- **Work to complete**:
Print out every line of the material exactly. Include no pictures.

- **Material provided**:
__________

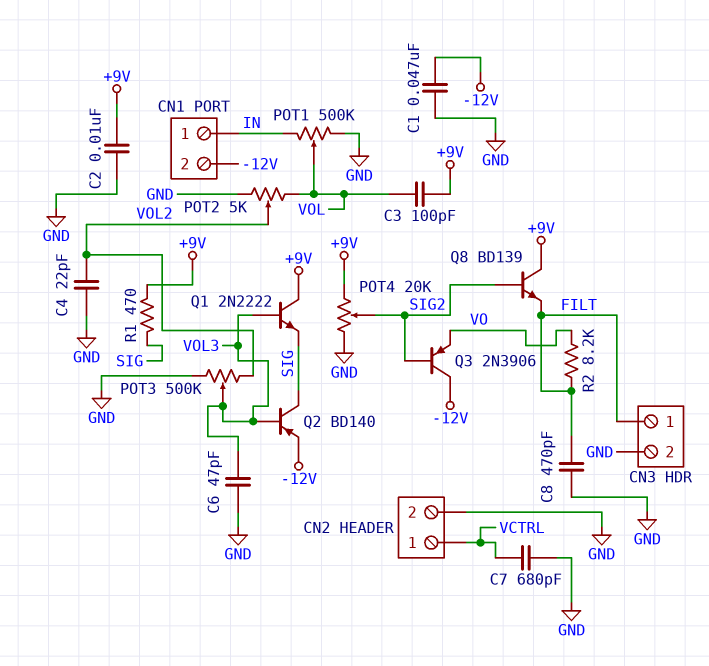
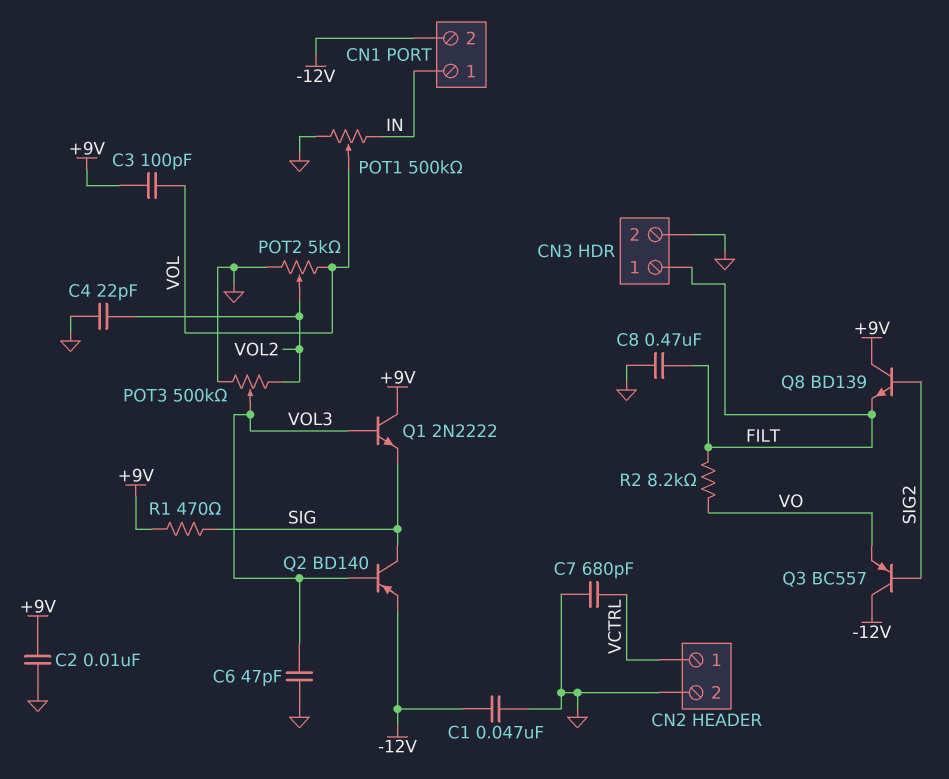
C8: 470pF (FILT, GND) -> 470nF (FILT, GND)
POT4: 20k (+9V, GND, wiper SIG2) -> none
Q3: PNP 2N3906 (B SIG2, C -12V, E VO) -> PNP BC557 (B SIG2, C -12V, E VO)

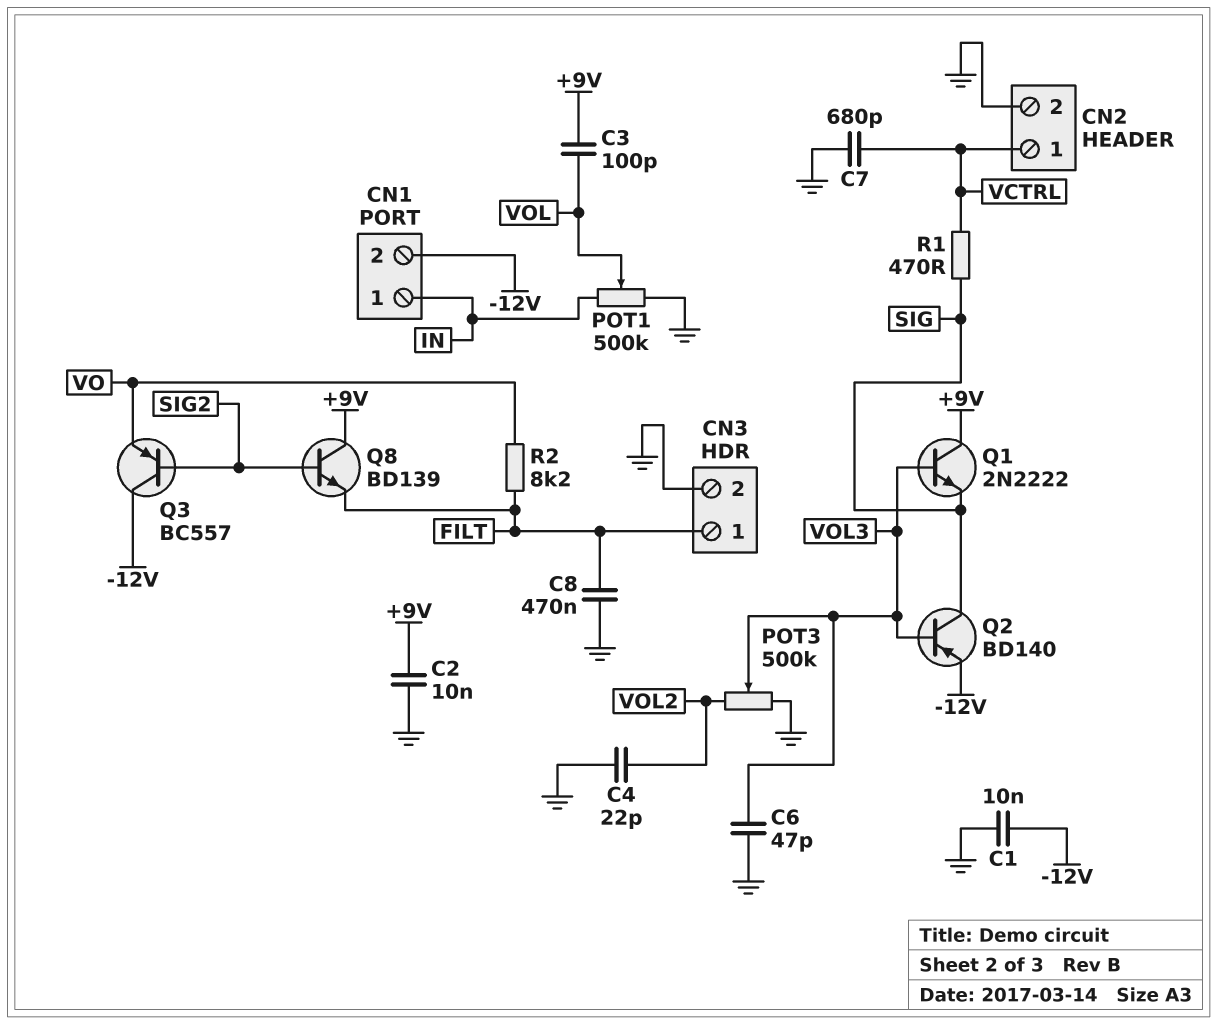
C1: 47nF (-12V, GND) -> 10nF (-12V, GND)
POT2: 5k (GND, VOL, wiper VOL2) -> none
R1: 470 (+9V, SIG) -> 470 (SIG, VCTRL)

__________

- **Result**:
C8: 470pF (FILT, GND) -> 470nF (FILT, GND)
POT4: 20k (+9V, GND, wiper SIG2) -> none
Q3: PNP 2N3906 (B SIG2, C -12V, E VO) -> PNP BC557 (B SIG2, C -12V, E VO)

C1: 47nF (-12V, GND) -> 10nF (-12V, GND)
POT2: 5k (GND, VOL, wiper VOL2) -> none
R1: 470 (+9V, SIG) -> 470 (SIG, VCTRL)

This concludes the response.